* **Aim of the exercise**:
Find out how many lines of the listing below include "bottom" and report only that number.

* **Information**:
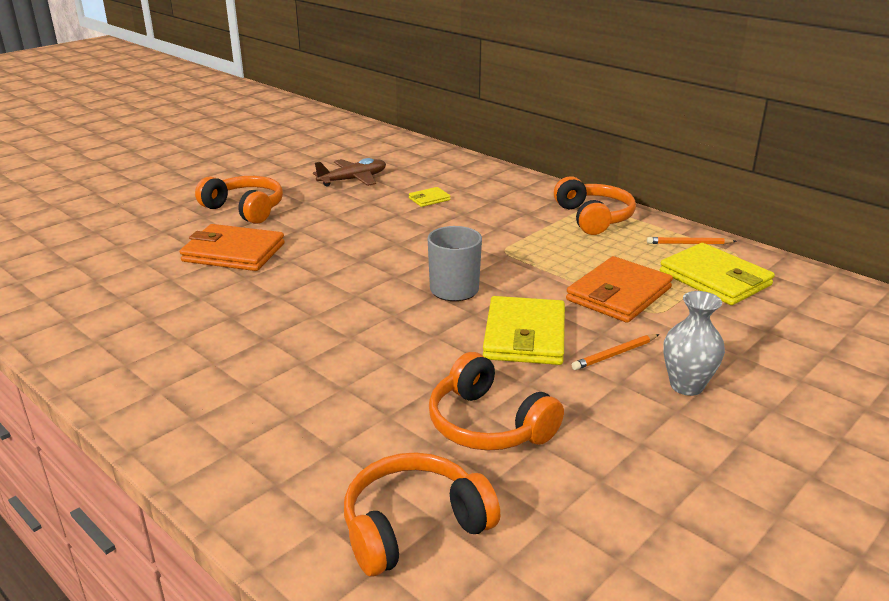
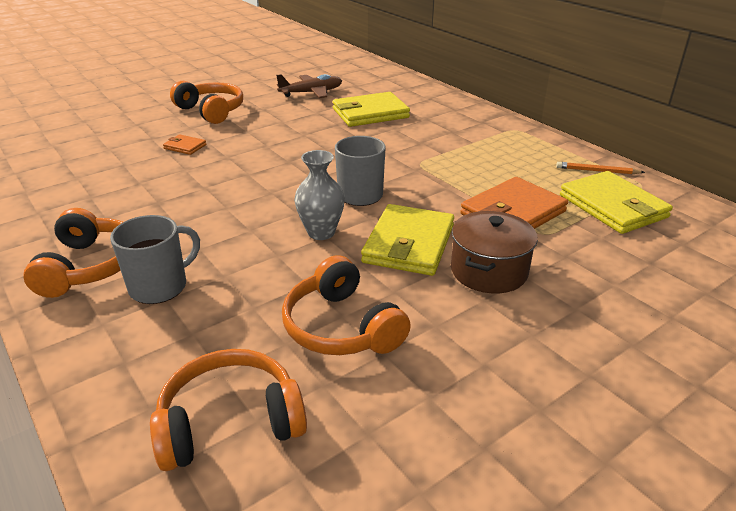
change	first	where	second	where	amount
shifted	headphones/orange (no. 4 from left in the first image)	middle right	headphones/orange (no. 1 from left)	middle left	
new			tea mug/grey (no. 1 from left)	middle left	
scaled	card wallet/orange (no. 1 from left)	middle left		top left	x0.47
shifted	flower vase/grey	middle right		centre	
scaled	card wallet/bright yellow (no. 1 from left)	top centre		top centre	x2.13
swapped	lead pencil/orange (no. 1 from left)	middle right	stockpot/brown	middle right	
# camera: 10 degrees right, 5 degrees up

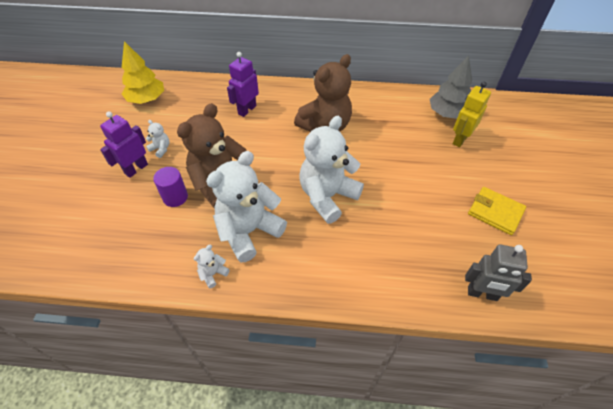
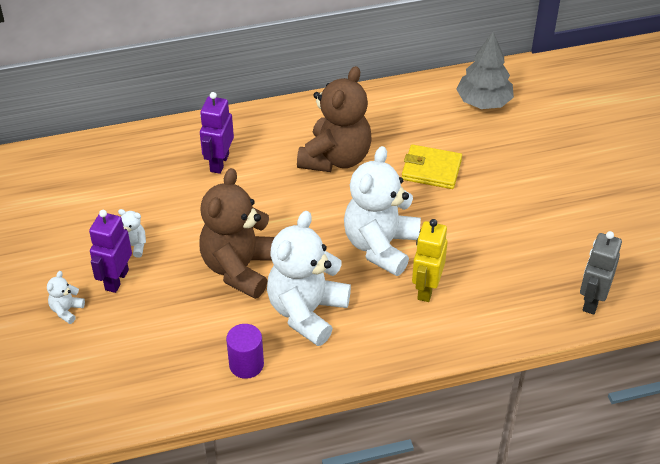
change	first	where	second	where	amount
shifted	stuffed bear/snow-white (no. 2 from left in the first image)	centre	stuffed bear/snow-white (no. 1 from left)	middle left	
shifted	solid cylinder/violet	middle left		bottom centre	
shifted	card wallet/bright yellow	middle right		centre	
shifted	toy robot/bright yellow	top right		centre	
rotated	toy robot/grey	bottom right		middle right	120 degrees clockwise
gone	tree/bright yellow	top left			
# camera: 20 degrees left, 5 degrees down

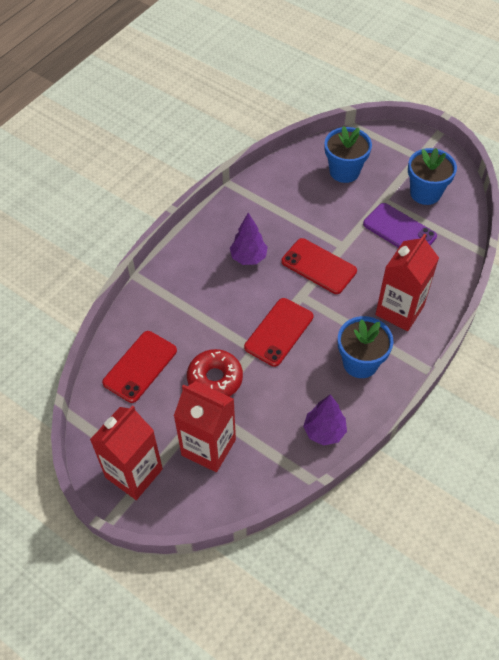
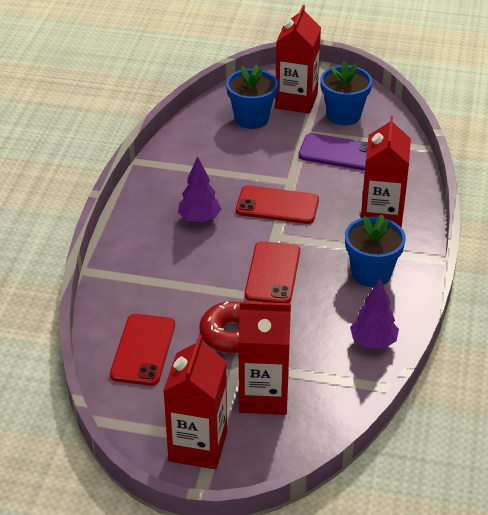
change	first	where	second	where	amount
new			milk carton/red (no. 3 from left)	top centre	
# camera: 25 degrees left, 15 degrees down

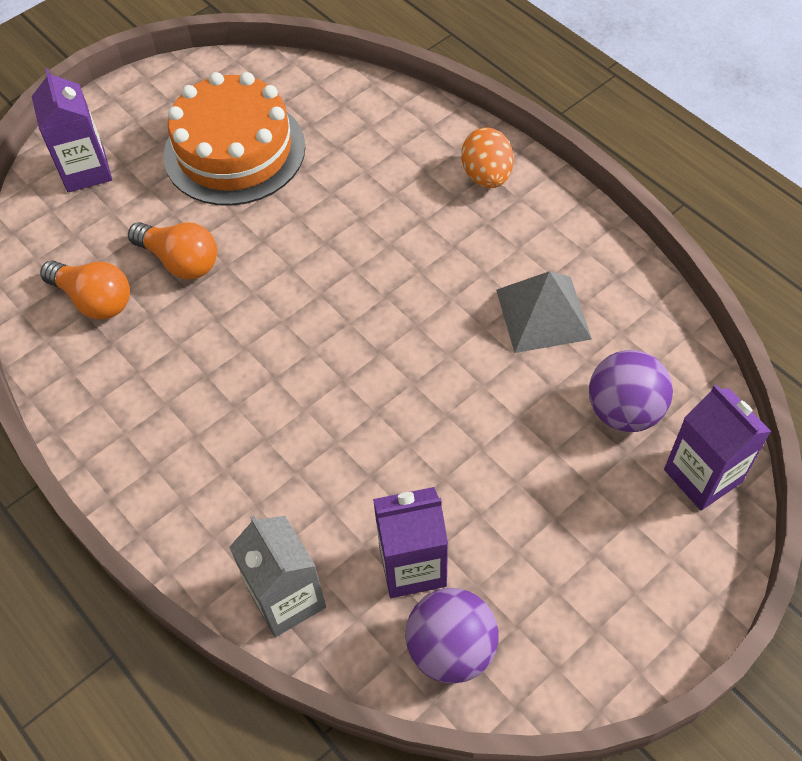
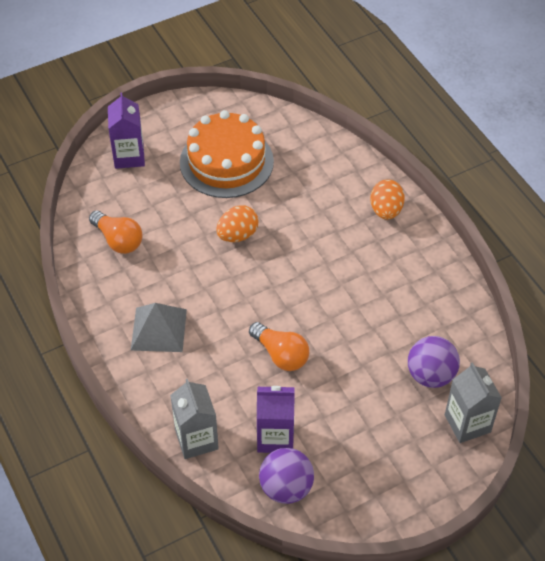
change	first	where	second	where	amount
shifted	pyramid shape/grey	middle right		middle left	
new			egg/orange (no. 1 from left)	centre	
shifted	lightbulb/orange (no. 2 from left)	top left		centre	
repainted	milk carton/violet (no. 3 from left)	middle right	milk carton/grey (no. 2 from left)	bottom right	
# camera: 10 degrees right, 5 degrees down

* **Response to the task**:
3